» Work to be completed: Where the listing below has a line with "LIGHT pin GND: GND -> none", write out exactly that line and every line after it, stopping after the line with "BARO1 pin SDA: D5 -> D2".
********
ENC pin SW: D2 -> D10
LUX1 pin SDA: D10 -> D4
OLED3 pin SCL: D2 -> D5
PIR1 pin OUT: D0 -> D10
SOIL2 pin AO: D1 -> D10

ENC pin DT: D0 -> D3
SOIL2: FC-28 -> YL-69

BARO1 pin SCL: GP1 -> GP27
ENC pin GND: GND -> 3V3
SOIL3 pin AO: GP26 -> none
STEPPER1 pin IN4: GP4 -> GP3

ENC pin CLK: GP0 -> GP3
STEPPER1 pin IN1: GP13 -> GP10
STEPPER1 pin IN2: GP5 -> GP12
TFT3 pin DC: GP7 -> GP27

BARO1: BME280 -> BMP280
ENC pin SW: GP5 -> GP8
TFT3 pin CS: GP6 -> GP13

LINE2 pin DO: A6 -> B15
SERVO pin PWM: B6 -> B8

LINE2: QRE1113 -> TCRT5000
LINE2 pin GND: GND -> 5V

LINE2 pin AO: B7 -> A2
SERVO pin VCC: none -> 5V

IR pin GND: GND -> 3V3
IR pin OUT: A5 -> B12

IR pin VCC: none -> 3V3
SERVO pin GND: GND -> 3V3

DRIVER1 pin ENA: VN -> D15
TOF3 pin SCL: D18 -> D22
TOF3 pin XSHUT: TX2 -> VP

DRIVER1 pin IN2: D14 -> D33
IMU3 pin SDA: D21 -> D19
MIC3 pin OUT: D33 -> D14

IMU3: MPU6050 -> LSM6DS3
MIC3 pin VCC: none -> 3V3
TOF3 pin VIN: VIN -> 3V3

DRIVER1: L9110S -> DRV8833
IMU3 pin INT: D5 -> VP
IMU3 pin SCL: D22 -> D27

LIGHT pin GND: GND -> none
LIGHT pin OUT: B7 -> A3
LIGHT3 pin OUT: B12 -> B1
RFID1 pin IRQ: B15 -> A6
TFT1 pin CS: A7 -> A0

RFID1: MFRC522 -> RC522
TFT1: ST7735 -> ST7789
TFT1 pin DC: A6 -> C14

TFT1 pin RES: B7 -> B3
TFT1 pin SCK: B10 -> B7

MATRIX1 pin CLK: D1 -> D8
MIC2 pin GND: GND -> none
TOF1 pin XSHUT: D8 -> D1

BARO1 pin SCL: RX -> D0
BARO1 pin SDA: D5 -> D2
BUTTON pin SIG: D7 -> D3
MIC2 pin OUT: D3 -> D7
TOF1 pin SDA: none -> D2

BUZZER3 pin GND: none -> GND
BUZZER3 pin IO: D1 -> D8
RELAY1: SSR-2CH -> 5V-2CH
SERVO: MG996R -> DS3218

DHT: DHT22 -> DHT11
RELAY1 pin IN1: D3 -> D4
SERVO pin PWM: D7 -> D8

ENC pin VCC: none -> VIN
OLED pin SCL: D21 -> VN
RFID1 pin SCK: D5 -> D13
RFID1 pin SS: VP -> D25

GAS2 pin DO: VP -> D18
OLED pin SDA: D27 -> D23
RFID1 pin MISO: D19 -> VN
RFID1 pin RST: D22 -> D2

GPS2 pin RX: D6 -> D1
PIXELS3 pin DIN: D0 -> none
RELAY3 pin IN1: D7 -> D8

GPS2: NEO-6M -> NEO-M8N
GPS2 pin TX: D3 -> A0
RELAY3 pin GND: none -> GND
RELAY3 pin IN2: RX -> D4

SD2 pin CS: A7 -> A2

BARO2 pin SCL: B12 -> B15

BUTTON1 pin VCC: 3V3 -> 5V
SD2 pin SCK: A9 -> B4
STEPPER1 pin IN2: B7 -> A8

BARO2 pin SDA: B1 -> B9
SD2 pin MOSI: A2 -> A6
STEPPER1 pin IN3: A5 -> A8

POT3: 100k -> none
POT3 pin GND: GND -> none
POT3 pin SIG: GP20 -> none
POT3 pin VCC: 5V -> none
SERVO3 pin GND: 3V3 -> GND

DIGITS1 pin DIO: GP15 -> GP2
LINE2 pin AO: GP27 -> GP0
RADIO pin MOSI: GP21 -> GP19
********
» Answer to this problem:
LIGHT pin GND: GND -> none
LIGHT pin OUT: B7 -> A3
LIGHT3 pin OUT: B12 -> B1
RFID1 pin IRQ: B15 -> A6
TFT1 pin CS: A7 -> A0

RFID1: MFRC522 -> RC522
TFT1: ST7735 -> ST7789
TFT1 pin DC: A6 -> C14

TFT1 pin RES: B7 -> B3
TFT1 pin SCK: B10 -> B7

MATRIX1 pin CLK: D1 -> D8
MIC2 pin GND: GND -> none
TOF1 pin XSHUT: D8 -> D1

BARO1 pin SCL: RX -> D0
BARO1 pin SDA: D5 -> D2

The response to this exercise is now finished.